Write out every record below exactly, leaving the pictures out.

Spatial reasoning data
----------

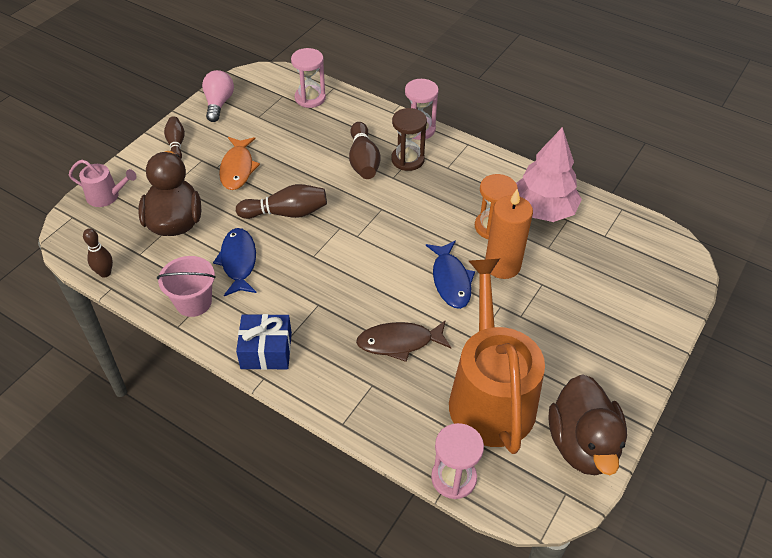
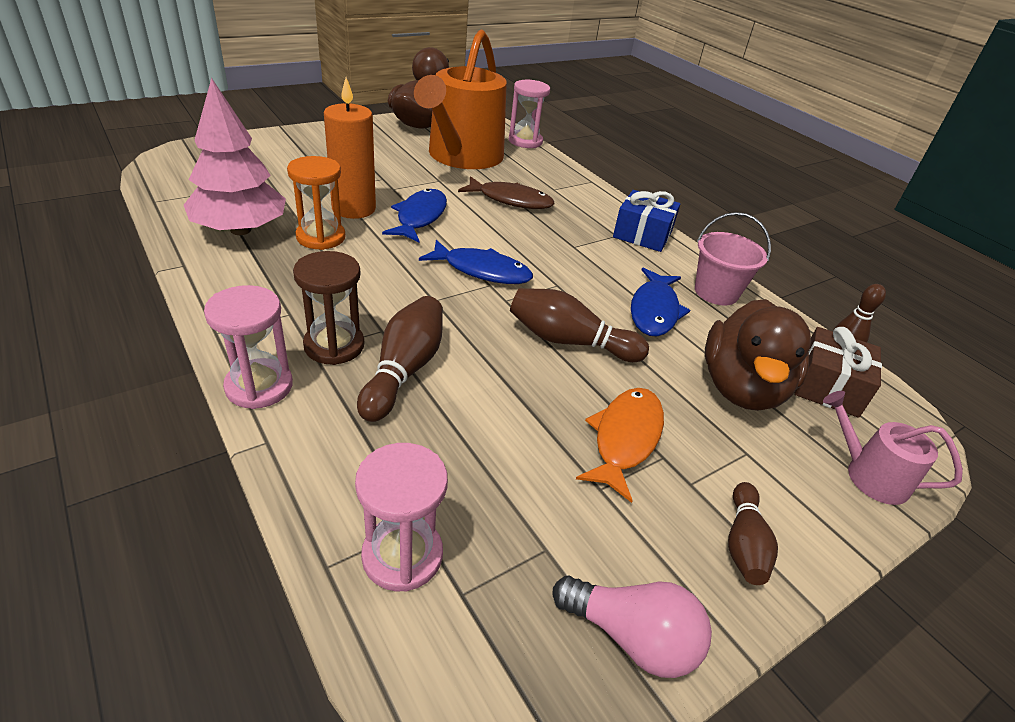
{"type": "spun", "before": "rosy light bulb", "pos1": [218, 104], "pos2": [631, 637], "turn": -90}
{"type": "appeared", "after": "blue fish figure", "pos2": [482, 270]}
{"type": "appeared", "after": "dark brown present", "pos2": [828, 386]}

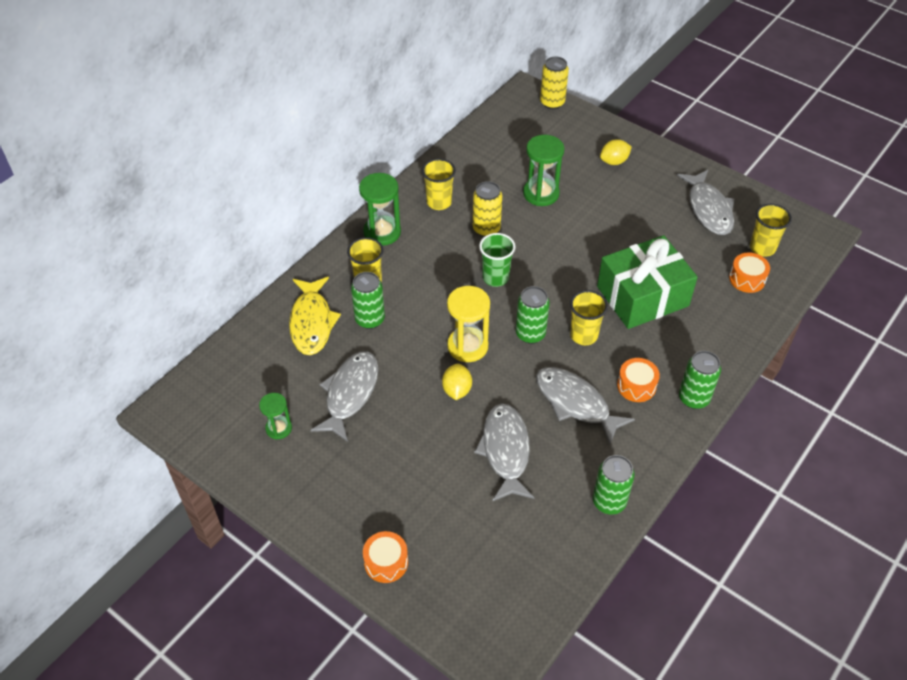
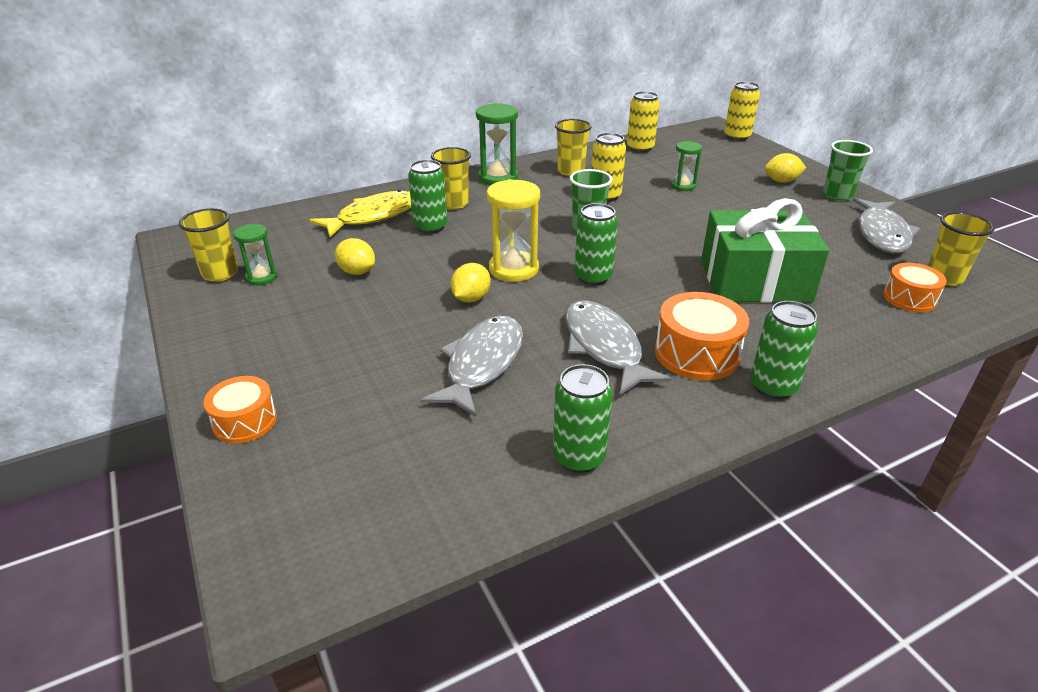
{"type": "spun", "before": "golden fish figure", "pos1": [312, 322], "pos2": [373, 216], "turn": -150}
{"type": "exchanged", "before": "ash-grey fish figure", "after": "golden toy lemon", "pos1": [350, 393], "pos2": [357, 272]}
{"type": "size", "before": "green sandglass", "pos1": [541, 193], "pos2": [683, 186], "scale": 0.6}
{"type": "relocated", "before": "golden beaker", "pos1": [583, 335], "pos2": [220, 274]}
{"type": "size", "before": "orange-coloured drum", "pos1": [636, 386], "pos2": [697, 353], "scale": 1.54}
{"type": "appeared", "after": "golden tin", "pos2": [640, 148]}
{"type": "appeared", "after": "green beaker", "pos2": [837, 196]}

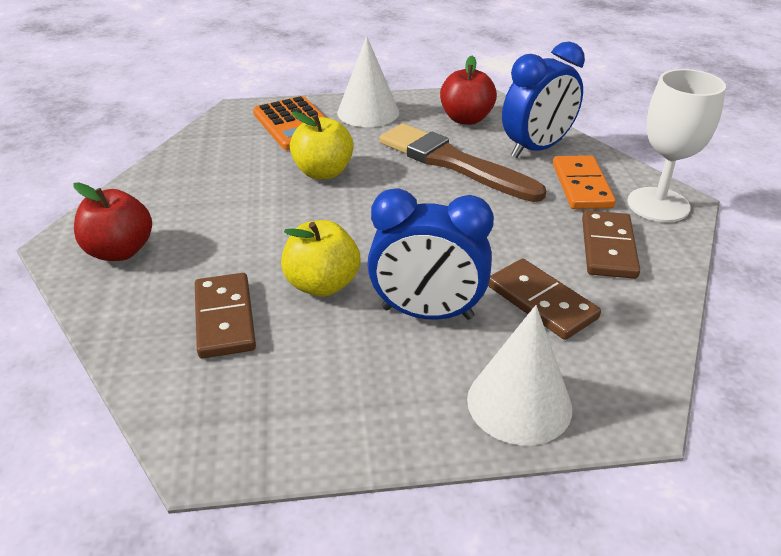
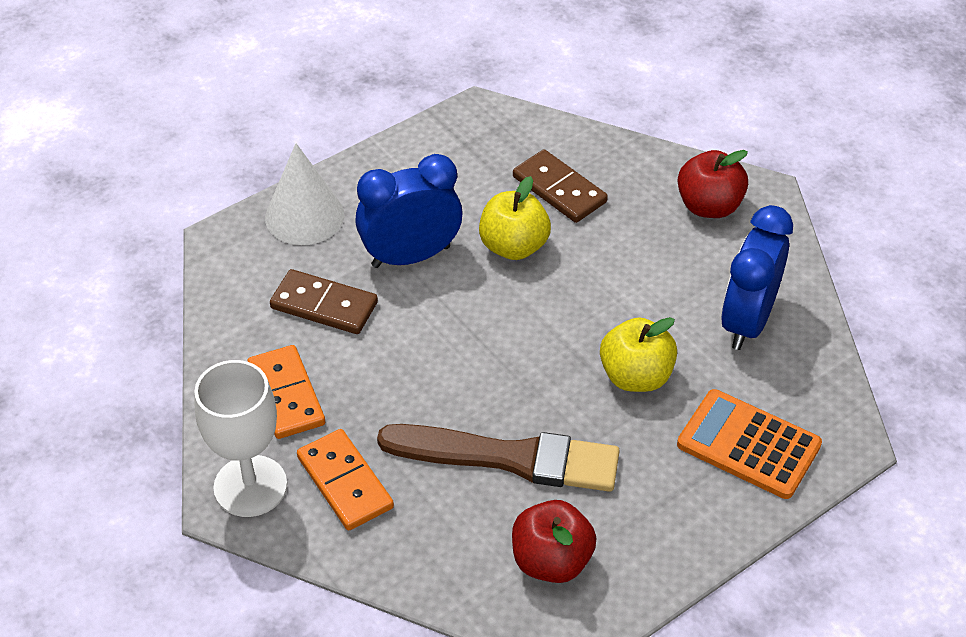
{"type": "missing", "before": "snow-white solid cone", "pos1": [368, 112]}
{"type": "relocated", "before": "blue clock", "pos1": [536, 149], "pos2": [747, 321]}
{"type": "colour", "before": "dark brown domino piece", "after": "orange-coloured domino piece", "pos1": [608, 248], "pos2": [286, 395]}

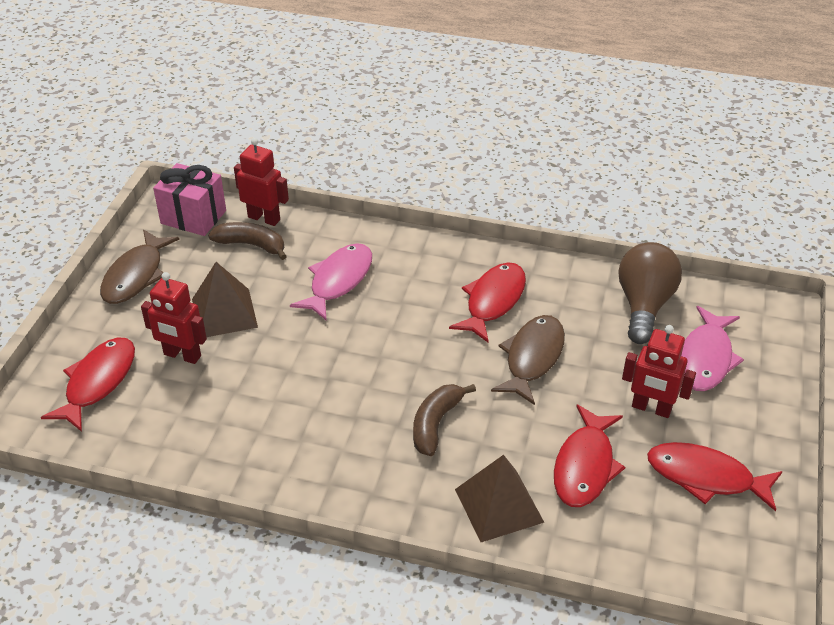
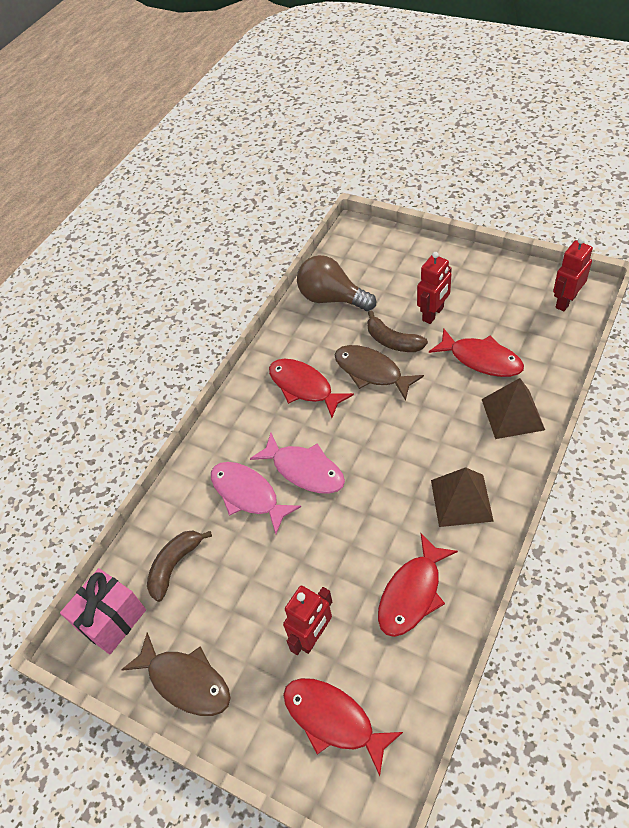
{"type": "relocated", "before": "dark brown pyramid shape", "pos1": [224, 313], "pos2": [461, 500]}
{"type": "relocated", "before": "crimson robot figure", "pos1": [264, 218], "pos2": [565, 301]}
{"type": "relocated", "before": "dark brown toy banana", "pos1": [435, 424], "pos2": [392, 341]}
{"type": "relocated", "before": "crimson fish figure", "pos1": [705, 477], "pos2": [412, 593]}
{"type": "relocated", "before": "rosy fish figure", "pos1": [706, 358], "pos2": [304, 470]}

----------

ANSWER SPACE
{"type": "spun", "before": "rosy light bulb", "pos1": [218, 104], "pos2": [631, 637], "turn": -90}
{"type": "appeared", "after": "blue fish figure", "pos2": [482, 270]}
{"type": "appeared", "after": "dark brown present", "pos2": [828, 386]}

{"type": "spun", "before": "golden fish figure", "pos1": [312, 322], "pos2": [373, 216], "turn": -150}
{"type": "exchanged", "before": "ash-grey fish figure", "after": "golden toy lemon", "pos1": [350, 393], "pos2": [357, 272]}
{"type": "size", "before": "green sandglass", "pos1": [541, 193], "pos2": [683, 186], "scale": 0.6}
{"type": "relocated", "before": "golden beaker", "pos1": [583, 335], "pos2": [220, 274]}
{"type": "size", "before": "orange-coloured drum", "pos1": [636, 386], "pos2": [697, 353], "scale": 1.54}
{"type": "appeared", "after": "golden tin", "pos2": [640, 148]}
{"type": "appeared", "after": "green beaker", "pos2": [837, 196]}

{"type": "missing", "before": "snow-white solid cone", "pos1": [368, 112]}
{"type": "relocated", "before": "blue clock", "pos1": [536, 149], "pos2": [747, 321]}
{"type": "colour", "before": "dark brown domino piece", "after": "orange-coloured domino piece", "pos1": [608, 248], "pos2": [286, 395]}

{"type": "relocated", "before": "dark brown pyramid shape", "pos1": [224, 313], "pos2": [461, 500]}
{"type": "relocated", "before": "crimson robot figure", "pos1": [264, 218], "pos2": [565, 301]}
{"type": "relocated", "before": "dark brown toy banana", "pos1": [435, 424], "pos2": [392, 341]}
{"type": "relocated", "before": "crimson fish figure", "pos1": [705, 477], "pos2": [412, 593]}
{"type": "relocated", "before": "rosy fish figure", "pos1": [706, 358], "pos2": [304, 470]}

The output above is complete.